Data extracted from a collection
============

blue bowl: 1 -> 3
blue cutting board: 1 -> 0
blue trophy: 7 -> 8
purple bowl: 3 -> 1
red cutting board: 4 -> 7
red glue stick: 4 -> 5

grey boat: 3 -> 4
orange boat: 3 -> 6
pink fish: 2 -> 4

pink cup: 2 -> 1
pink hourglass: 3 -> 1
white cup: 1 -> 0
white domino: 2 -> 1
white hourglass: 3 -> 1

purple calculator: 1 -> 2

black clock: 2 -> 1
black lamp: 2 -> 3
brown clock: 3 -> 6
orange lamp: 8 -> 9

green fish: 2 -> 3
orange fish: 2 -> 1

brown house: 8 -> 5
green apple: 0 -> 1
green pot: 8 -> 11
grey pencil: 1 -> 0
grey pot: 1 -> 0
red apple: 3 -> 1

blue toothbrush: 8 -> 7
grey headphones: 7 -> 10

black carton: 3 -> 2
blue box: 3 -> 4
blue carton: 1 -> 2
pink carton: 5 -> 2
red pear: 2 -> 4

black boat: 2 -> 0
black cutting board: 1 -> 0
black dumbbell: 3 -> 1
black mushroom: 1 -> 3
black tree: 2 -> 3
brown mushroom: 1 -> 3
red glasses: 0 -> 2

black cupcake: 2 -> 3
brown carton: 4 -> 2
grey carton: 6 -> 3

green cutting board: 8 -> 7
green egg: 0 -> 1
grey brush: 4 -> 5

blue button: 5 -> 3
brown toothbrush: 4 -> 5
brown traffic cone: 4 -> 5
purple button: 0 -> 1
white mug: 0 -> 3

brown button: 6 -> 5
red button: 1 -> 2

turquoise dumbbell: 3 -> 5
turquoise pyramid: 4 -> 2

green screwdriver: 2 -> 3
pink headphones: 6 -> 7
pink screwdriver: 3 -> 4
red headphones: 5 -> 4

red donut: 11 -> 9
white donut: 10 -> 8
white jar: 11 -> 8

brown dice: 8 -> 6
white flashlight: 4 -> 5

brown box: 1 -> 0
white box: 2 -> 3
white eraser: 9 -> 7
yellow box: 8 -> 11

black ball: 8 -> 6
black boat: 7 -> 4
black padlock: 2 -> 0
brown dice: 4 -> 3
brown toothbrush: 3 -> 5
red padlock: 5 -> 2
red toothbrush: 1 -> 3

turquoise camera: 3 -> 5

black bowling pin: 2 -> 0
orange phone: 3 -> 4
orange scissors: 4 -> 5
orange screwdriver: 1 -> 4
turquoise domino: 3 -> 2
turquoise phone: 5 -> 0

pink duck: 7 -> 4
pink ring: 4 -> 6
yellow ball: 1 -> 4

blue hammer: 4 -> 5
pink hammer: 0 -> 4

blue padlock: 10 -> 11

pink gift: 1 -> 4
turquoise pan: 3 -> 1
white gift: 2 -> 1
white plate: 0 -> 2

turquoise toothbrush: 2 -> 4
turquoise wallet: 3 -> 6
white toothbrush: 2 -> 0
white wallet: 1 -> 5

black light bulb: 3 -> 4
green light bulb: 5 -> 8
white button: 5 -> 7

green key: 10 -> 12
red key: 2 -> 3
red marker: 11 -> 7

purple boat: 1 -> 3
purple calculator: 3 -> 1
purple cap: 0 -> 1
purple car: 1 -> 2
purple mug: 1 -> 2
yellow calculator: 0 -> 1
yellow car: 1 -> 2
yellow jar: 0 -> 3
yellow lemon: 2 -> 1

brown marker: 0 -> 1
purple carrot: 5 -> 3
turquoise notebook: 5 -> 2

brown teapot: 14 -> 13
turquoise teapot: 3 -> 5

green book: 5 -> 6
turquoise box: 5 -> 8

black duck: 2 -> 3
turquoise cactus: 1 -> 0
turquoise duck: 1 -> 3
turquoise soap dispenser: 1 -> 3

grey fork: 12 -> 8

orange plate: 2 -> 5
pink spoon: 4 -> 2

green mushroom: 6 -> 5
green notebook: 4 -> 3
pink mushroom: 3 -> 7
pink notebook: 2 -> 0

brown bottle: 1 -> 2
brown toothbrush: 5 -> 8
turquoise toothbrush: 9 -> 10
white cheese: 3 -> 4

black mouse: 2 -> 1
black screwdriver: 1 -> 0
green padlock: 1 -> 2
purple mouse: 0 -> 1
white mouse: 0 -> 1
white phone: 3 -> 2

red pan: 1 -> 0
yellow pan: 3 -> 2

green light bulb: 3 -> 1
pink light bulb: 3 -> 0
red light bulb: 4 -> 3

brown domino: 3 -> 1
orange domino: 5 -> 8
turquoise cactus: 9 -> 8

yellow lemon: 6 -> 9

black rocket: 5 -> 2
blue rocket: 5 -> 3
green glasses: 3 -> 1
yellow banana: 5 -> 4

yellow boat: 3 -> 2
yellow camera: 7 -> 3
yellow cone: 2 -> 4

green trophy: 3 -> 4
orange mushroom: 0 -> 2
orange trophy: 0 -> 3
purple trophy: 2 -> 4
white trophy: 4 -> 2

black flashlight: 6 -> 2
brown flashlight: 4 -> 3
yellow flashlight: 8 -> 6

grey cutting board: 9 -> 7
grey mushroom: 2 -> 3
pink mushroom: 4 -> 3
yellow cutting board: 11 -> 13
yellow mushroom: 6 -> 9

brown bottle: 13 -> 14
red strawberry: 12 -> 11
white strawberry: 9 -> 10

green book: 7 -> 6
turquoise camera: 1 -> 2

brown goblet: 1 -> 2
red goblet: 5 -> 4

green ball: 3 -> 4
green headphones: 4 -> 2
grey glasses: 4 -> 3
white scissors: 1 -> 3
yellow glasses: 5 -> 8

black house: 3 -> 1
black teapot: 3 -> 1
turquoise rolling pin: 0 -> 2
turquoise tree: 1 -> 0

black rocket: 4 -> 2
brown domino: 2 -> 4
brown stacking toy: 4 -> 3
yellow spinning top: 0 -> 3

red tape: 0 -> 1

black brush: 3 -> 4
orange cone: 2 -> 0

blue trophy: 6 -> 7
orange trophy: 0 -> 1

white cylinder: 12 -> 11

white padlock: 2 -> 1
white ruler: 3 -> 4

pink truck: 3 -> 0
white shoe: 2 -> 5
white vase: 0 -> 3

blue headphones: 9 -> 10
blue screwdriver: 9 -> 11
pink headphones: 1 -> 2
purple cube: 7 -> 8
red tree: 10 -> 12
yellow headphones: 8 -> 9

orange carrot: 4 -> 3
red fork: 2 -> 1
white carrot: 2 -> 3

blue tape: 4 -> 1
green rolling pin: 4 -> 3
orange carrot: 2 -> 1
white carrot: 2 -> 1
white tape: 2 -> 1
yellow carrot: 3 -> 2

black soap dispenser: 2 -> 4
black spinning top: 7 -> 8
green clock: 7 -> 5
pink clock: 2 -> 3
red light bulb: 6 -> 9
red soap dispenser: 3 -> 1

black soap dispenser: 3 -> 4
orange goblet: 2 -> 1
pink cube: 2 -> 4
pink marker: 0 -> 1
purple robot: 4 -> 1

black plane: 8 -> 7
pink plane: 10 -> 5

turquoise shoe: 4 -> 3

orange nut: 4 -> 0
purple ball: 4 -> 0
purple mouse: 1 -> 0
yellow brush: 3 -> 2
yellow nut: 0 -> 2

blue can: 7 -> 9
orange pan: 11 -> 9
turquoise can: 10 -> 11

============

* ABOUT THIS EXERCISE
Look back at the entries above and repeat, unchanged, every line from the line holding "green mushroom: 6 -> 5" through the line holding "grey cutting board: 9 -> 7".

* RESULT OF THE EXERCISE
green mushroom: 6 -> 5
green notebook: 4 -> 3
pink mushroom: 3 -> 7
pink notebook: 2 -> 0

brown bottle: 1 -> 2
brown toothbrush: 5 -> 8
turquoise toothbrush: 9 -> 10
white cheese: 3 -> 4

black mouse: 2 -> 1
black screwdriver: 1 -> 0
green padlock: 1 -> 2
purple mouse: 0 -> 1
white mouse: 0 -> 1
white phone: 3 -> 2

red pan: 1 -> 0
yellow pan: 3 -> 2

green light bulb: 3 -> 1
pink light bulb: 3 -> 0
red light bulb: 4 -> 3

brown domino: 3 -> 1
orange domino: 5 -> 8
turquoise cactus: 9 -> 8

yellow lemon: 6 -> 9

black rocket: 5 -> 2
blue rocket: 5 -> 3
green glasses: 3 -> 1
yellow banana: 5 -> 4

yellow boat: 3 -> 2
yellow camera: 7 -> 3
yellow cone: 2 -> 4

green trophy: 3 -> 4
orange mushroom: 0 -> 2
orange trophy: 0 -> 3
purple trophy: 2 -> 4
white trophy: 4 -> 2

black flashlight: 6 -> 2
brown flashlight: 4 -> 3
yellow flashlight: 8 -> 6

grey cutting board: 9 -> 7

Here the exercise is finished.